Spatial object tracking data:
══════

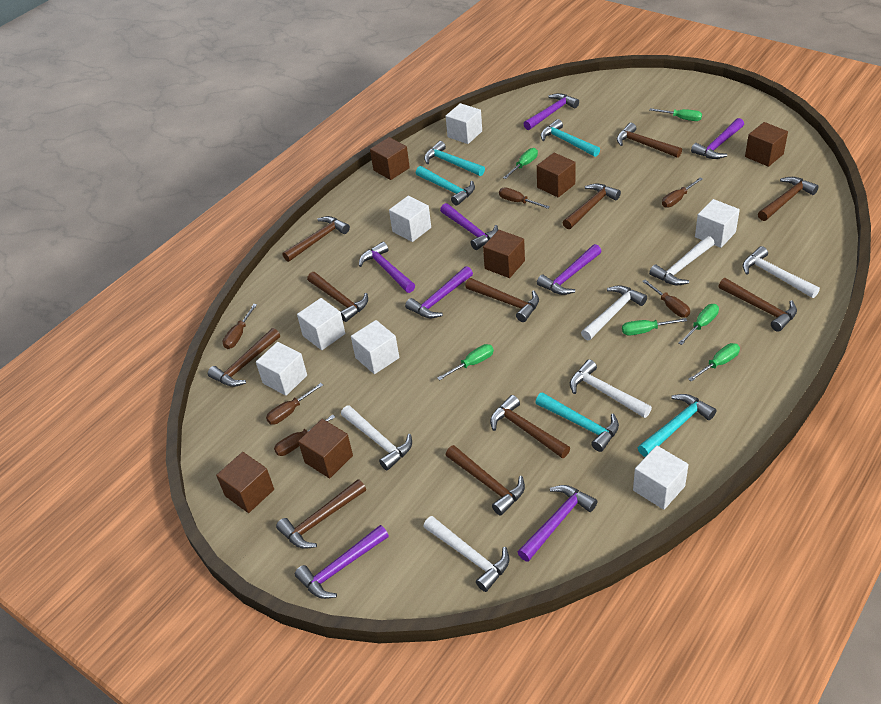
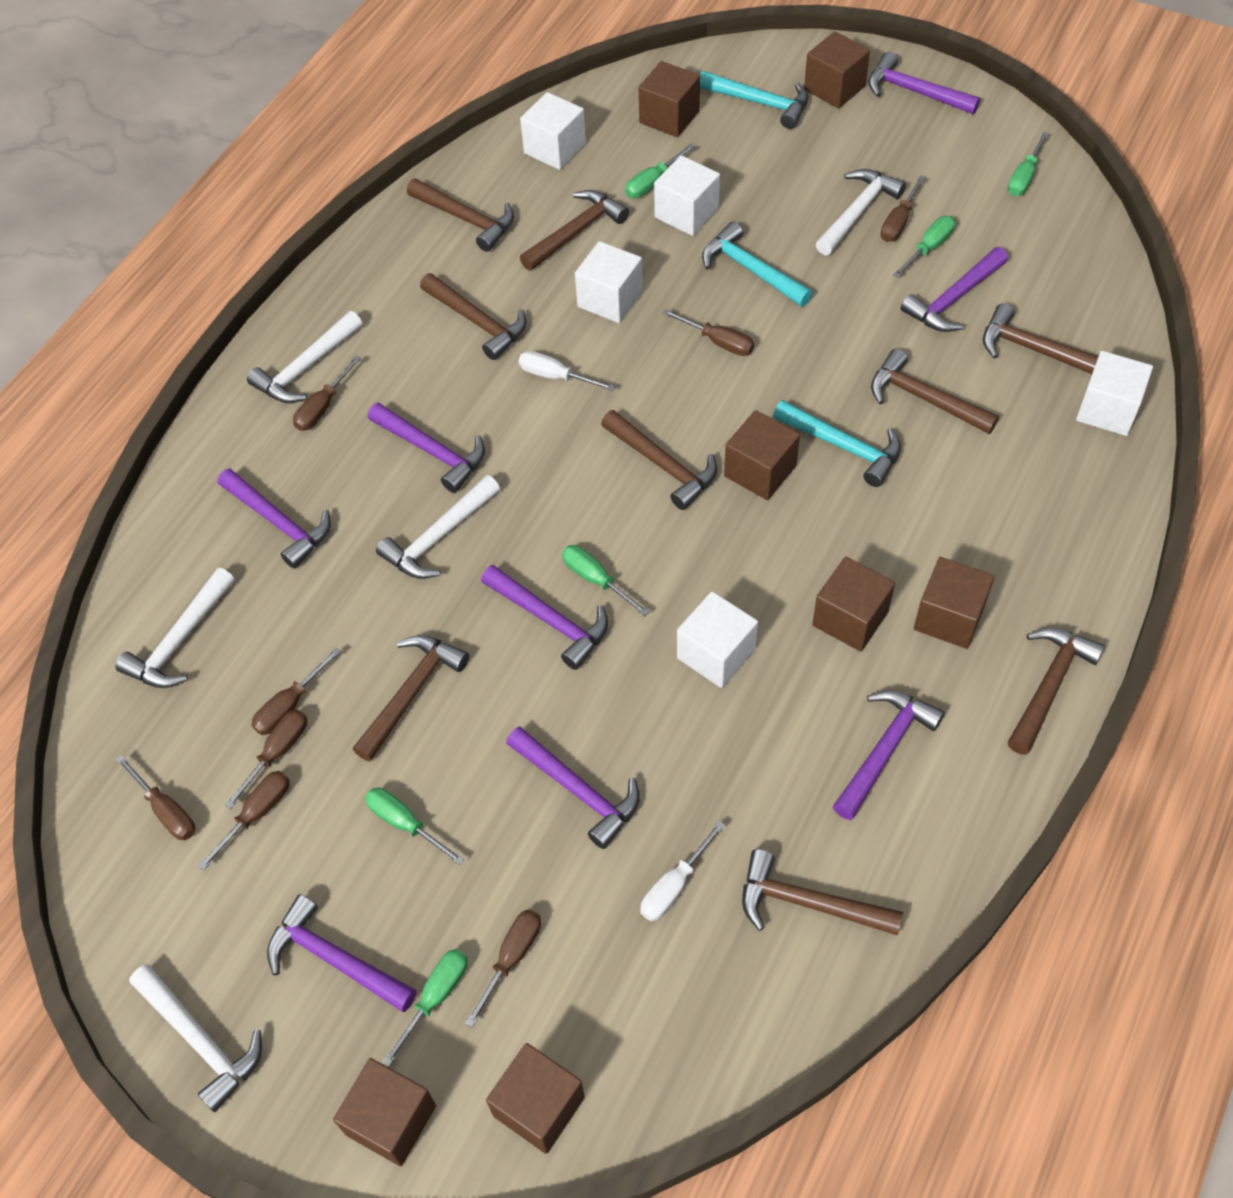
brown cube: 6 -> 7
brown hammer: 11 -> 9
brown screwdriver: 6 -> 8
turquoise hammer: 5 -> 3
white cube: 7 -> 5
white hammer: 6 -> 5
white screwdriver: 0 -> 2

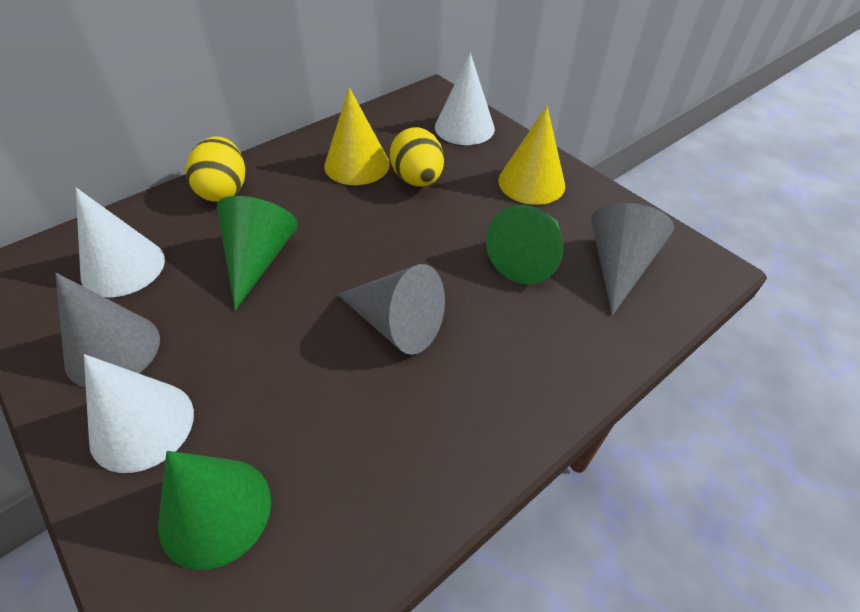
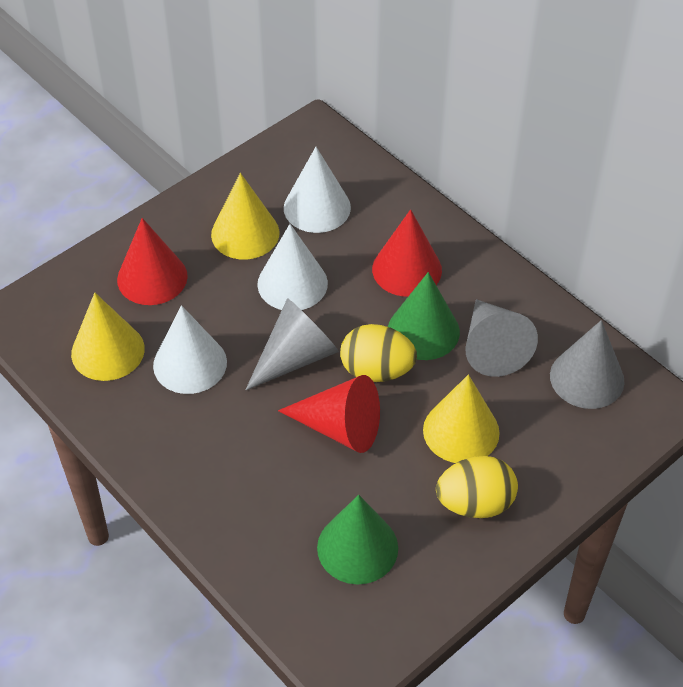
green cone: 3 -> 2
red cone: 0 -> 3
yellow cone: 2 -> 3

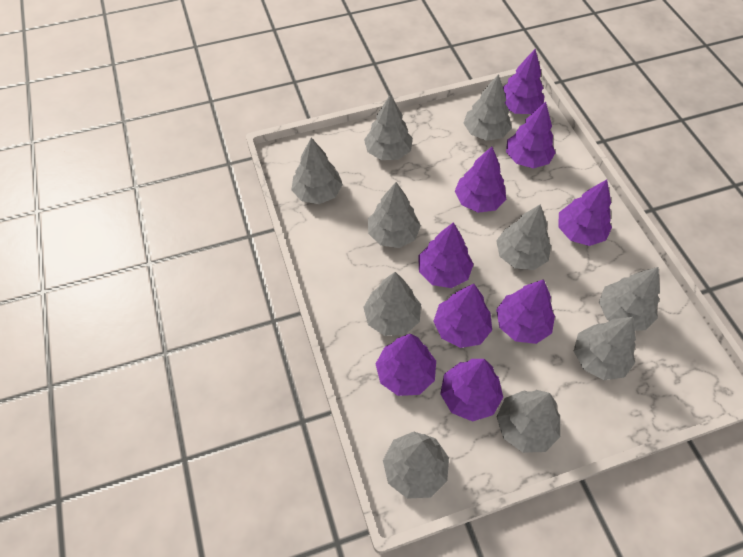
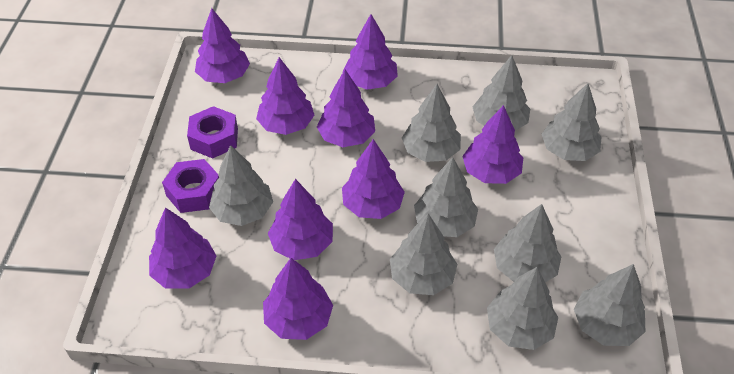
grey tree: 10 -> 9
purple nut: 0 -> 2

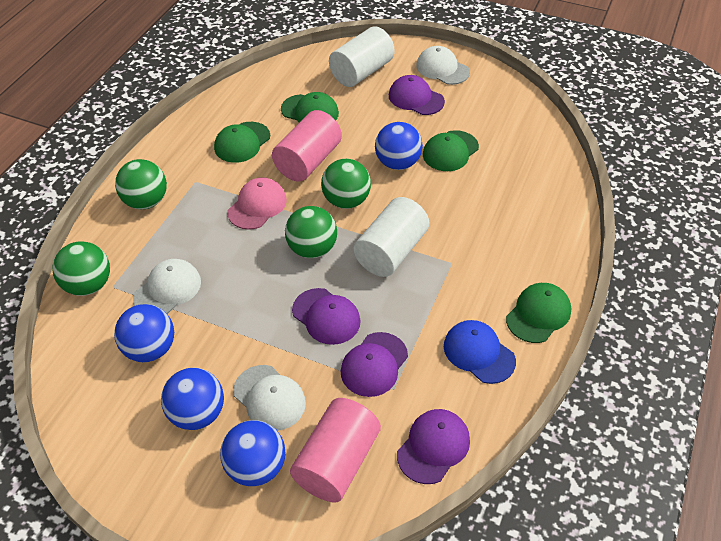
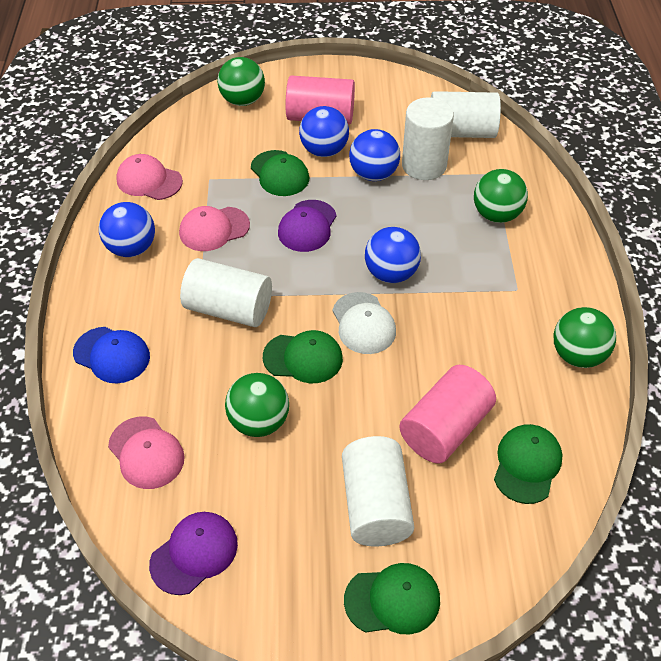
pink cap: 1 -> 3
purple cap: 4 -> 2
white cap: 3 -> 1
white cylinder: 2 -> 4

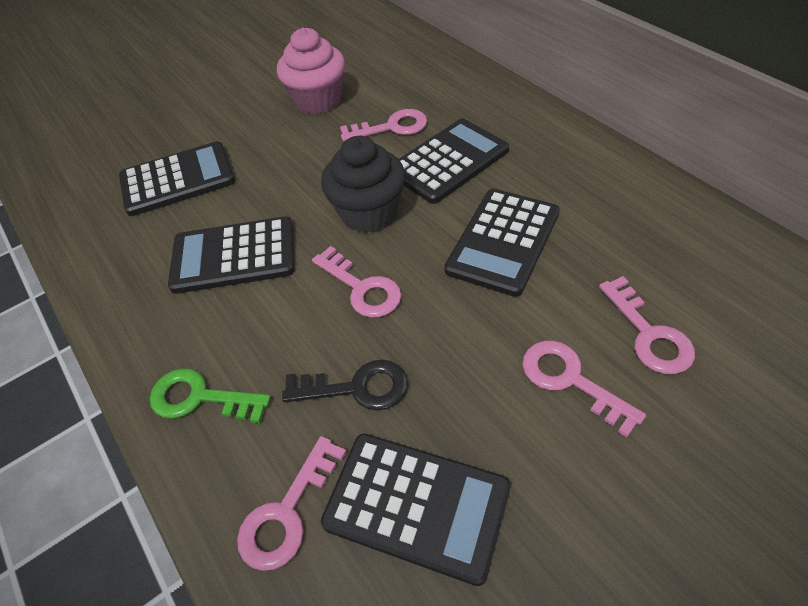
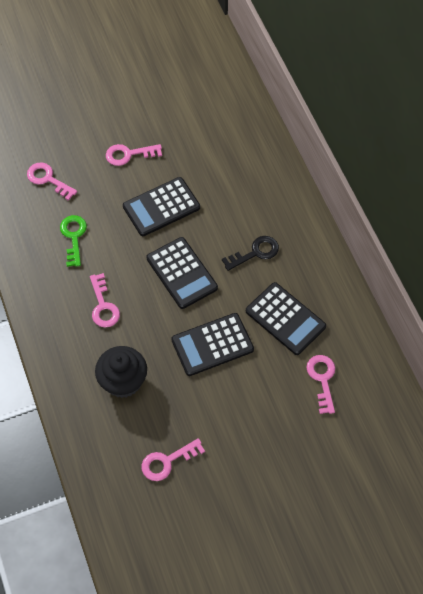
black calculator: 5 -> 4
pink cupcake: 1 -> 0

══════

TASK REQUIREMENTS: Transcribe the records above exactly and drop every picture.

EXPECTED ANSWER:
brown cube: 6 -> 7
brown hammer: 11 -> 9
brown screwdriver: 6 -> 8
turquoise hammer: 5 -> 3
white cube: 7 -> 5
white hammer: 6 -> 5
white screwdriver: 0 -> 2

green cone: 3 -> 2
red cone: 0 -> 3
yellow cone: 2 -> 3

grey tree: 10 -> 9
purple nut: 0 -> 2

pink cap: 1 -> 3
purple cap: 4 -> 2
white cap: 3 -> 1
white cylinder: 2 -> 4

black calculator: 5 -> 4
pink cupcake: 1 -> 0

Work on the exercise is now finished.